▶ **YOUR OBJECTIVE**
Only lines with the string "blue" are wanted. Pull them out of the data.

Items listed in a dataset
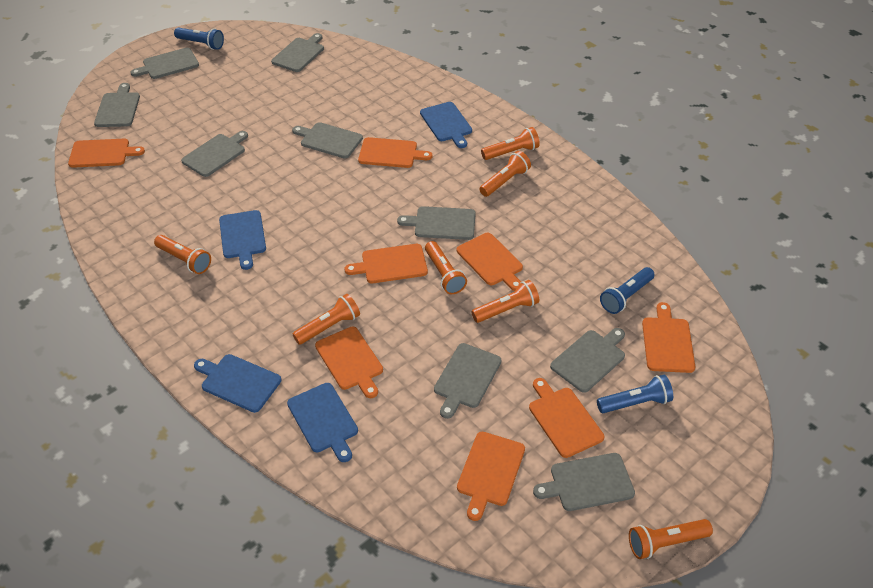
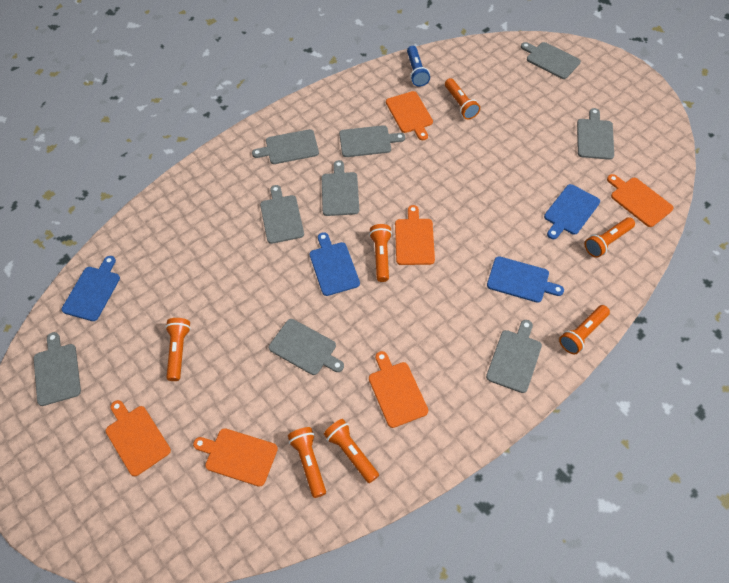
blue flashlight: 3 -> 1
orange cutting board: 8 -> 6

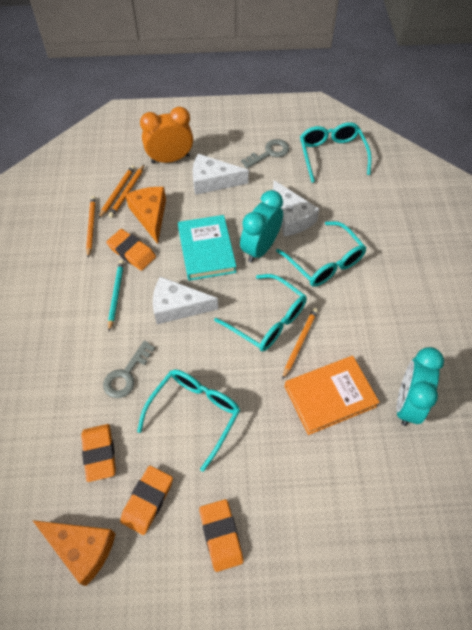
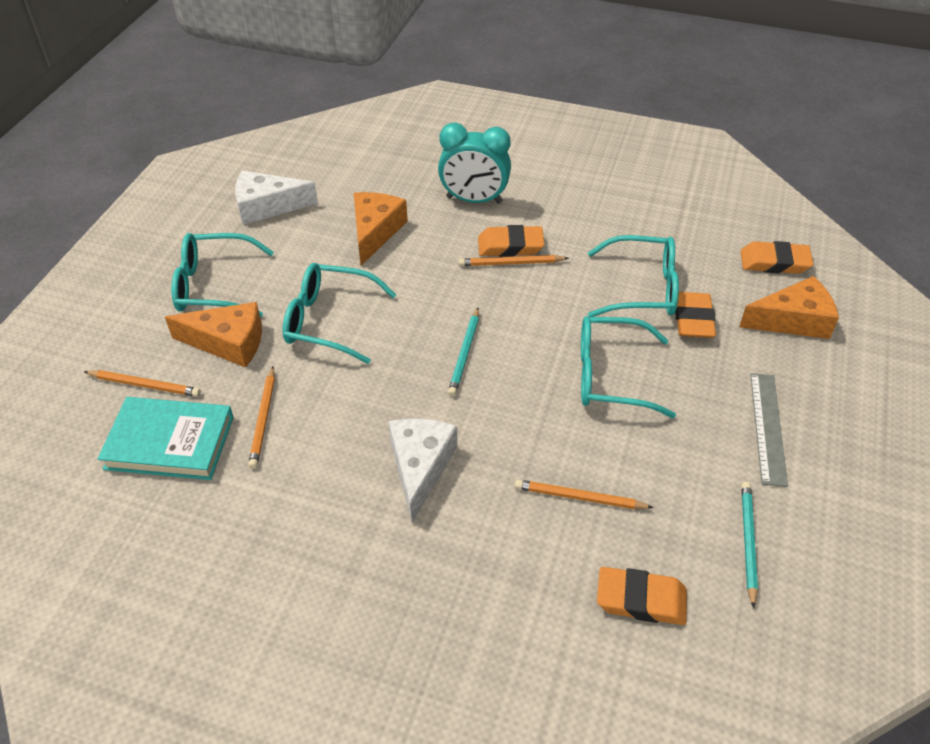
grey key: 2 -> 0
grey ruler: 0 -> 1
orange book: 1 -> 0
orange cheese: 2 -> 3
orange clock: 1 -> 0
turquoise clock: 2 -> 1
turquoise pencil: 1 -> 2
white cheese: 3 -> 2

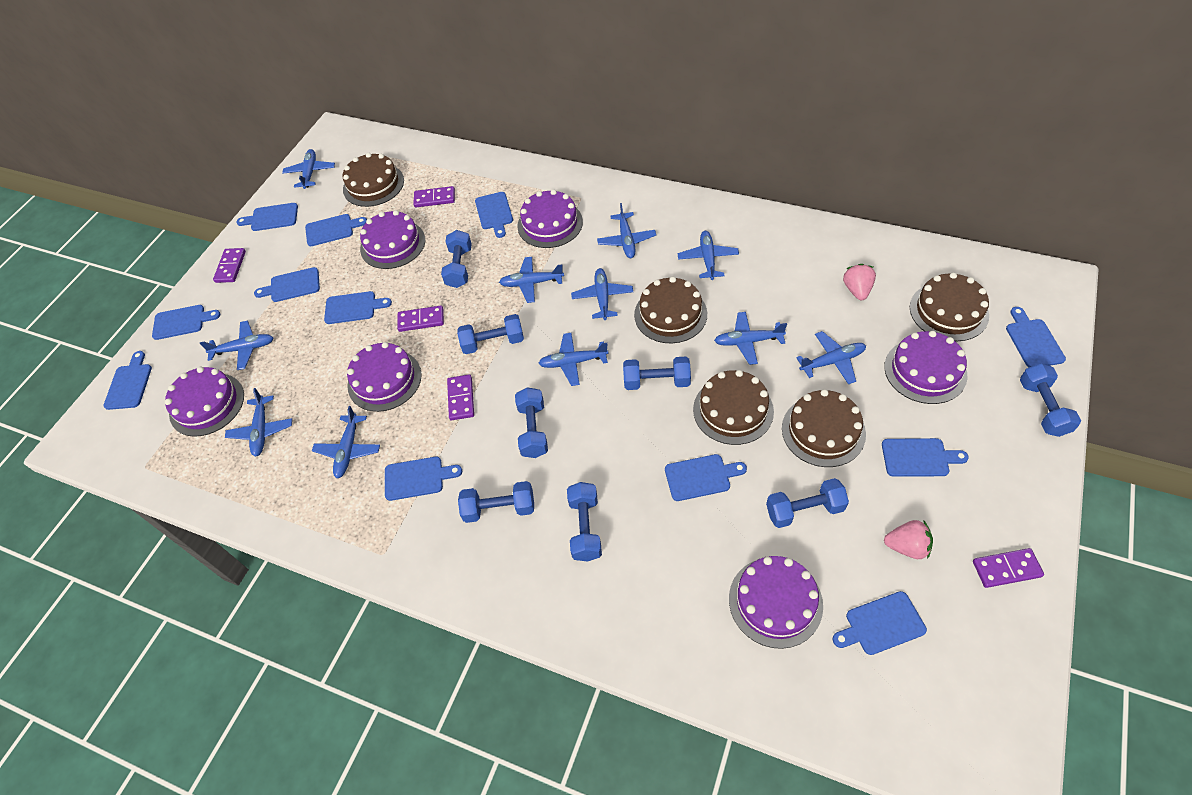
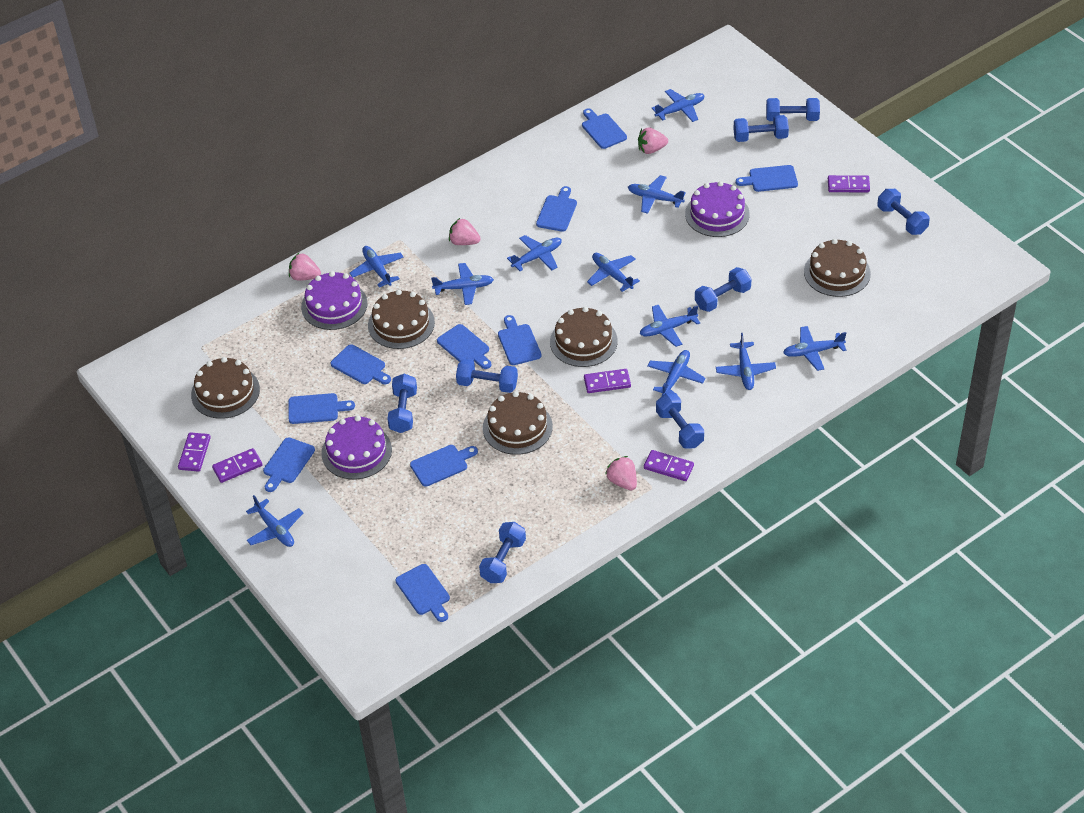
blue cutting board: 12 -> 10
pink strawberry: 2 -> 4
purple cake: 6 -> 3

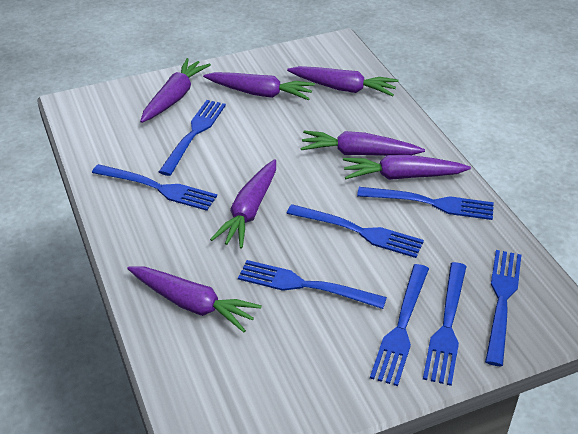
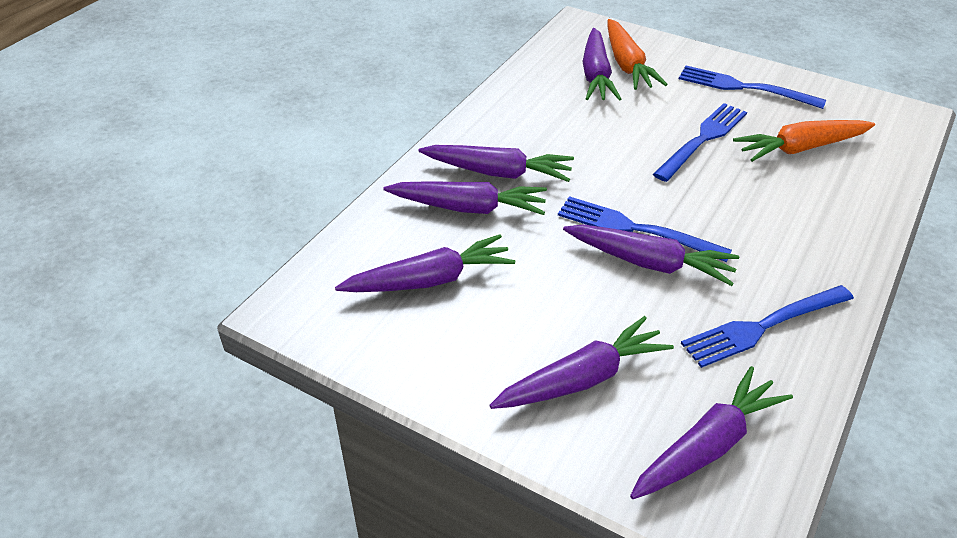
blue fork: 8 -> 4
orange carrot: 0 -> 2

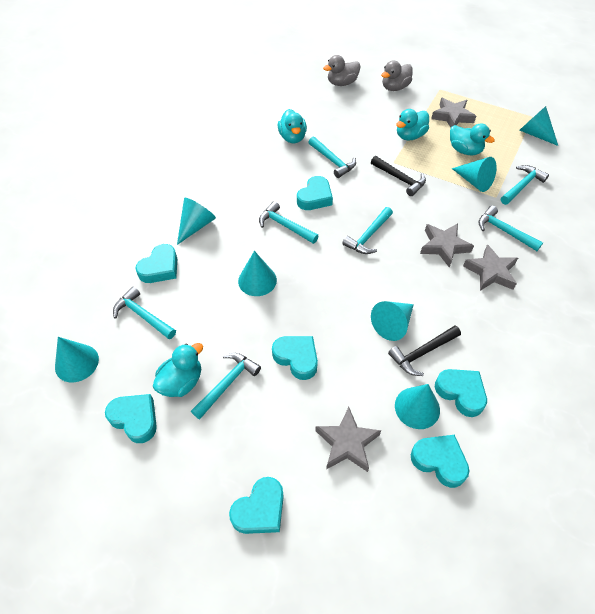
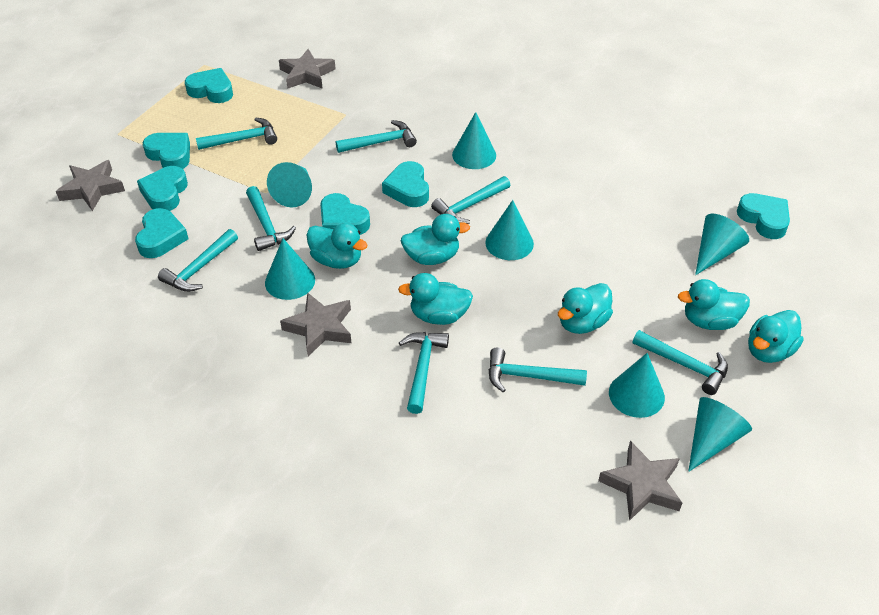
black hammer: 2 -> 0
grey duck: 2 -> 0
turquoise duck: 4 -> 6
turquoise hammer: 7 -> 8

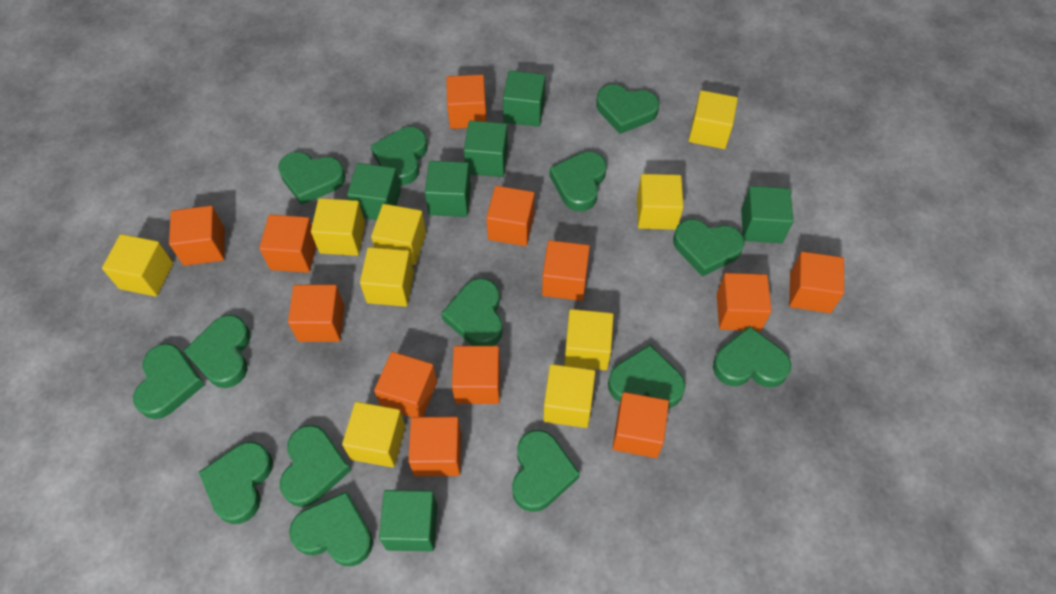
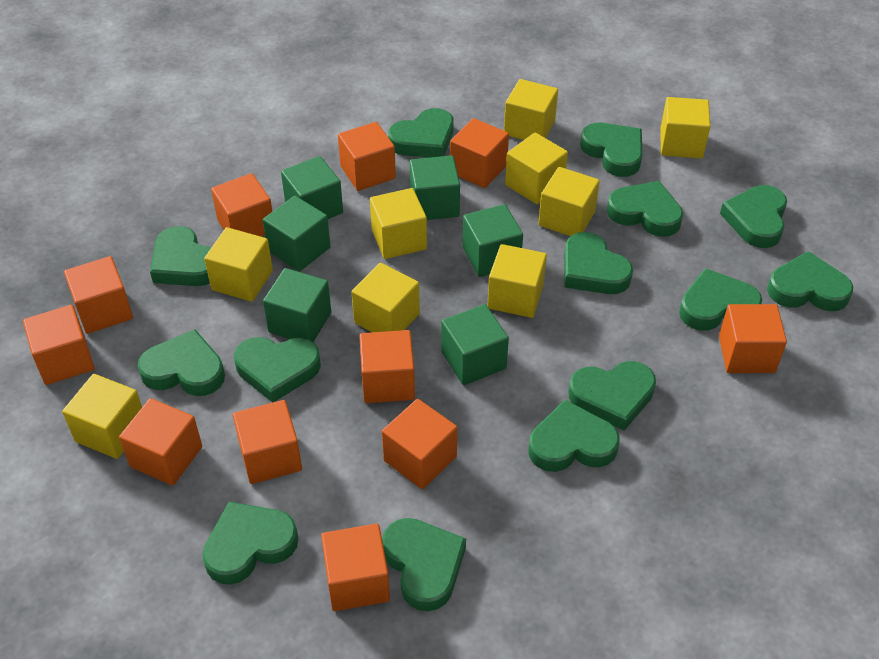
orange cube: 12 -> 11

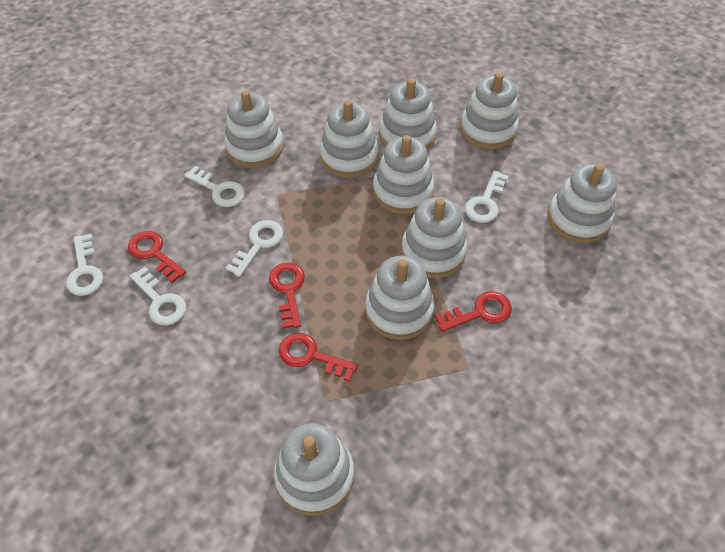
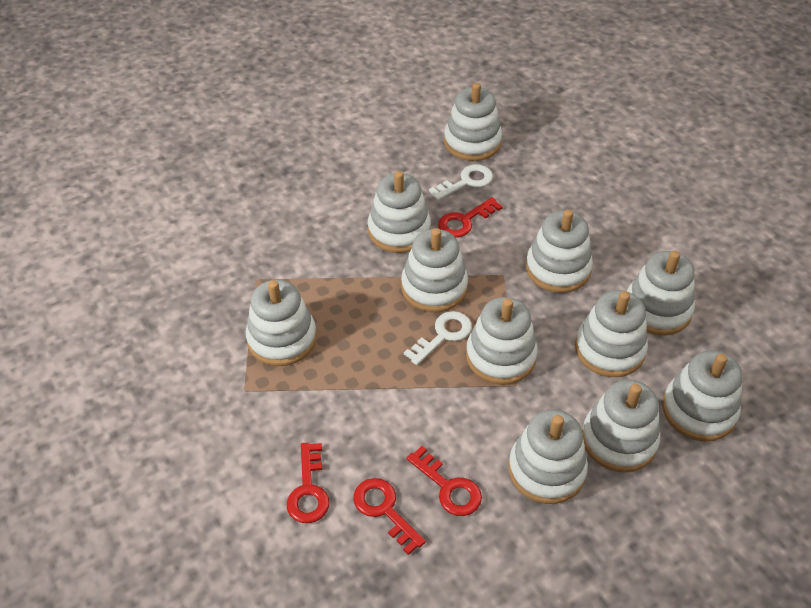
white key: 5 -> 2
white stacking toy: 9 -> 11

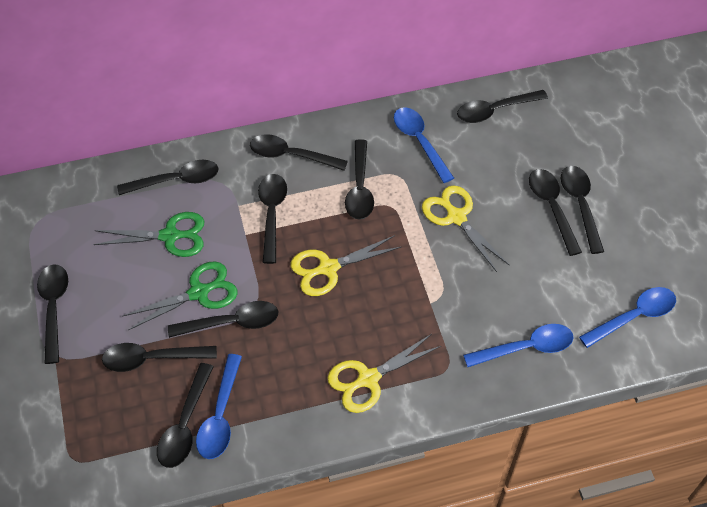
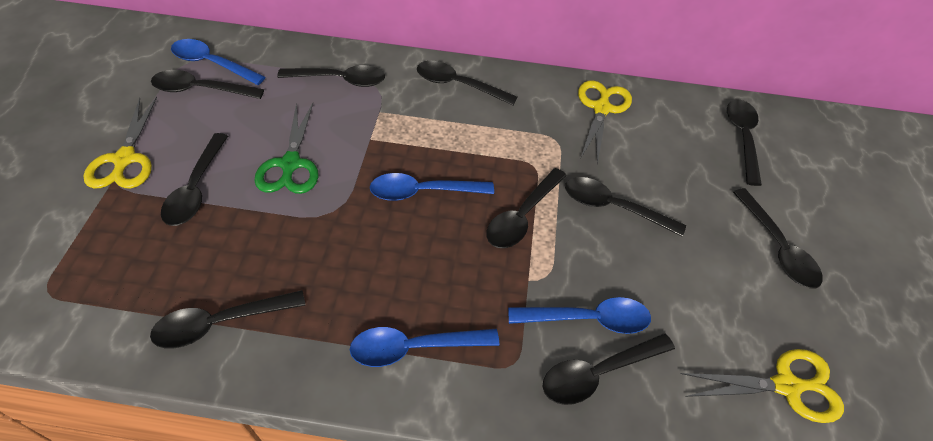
black spoon: 11 -> 10
green scissors: 2 -> 1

▶ **ANSWER TO THE EXERCISE**
blue flashlight: 3 -> 1
blue cutting board: 12 -> 10
blue fork: 8 -> 4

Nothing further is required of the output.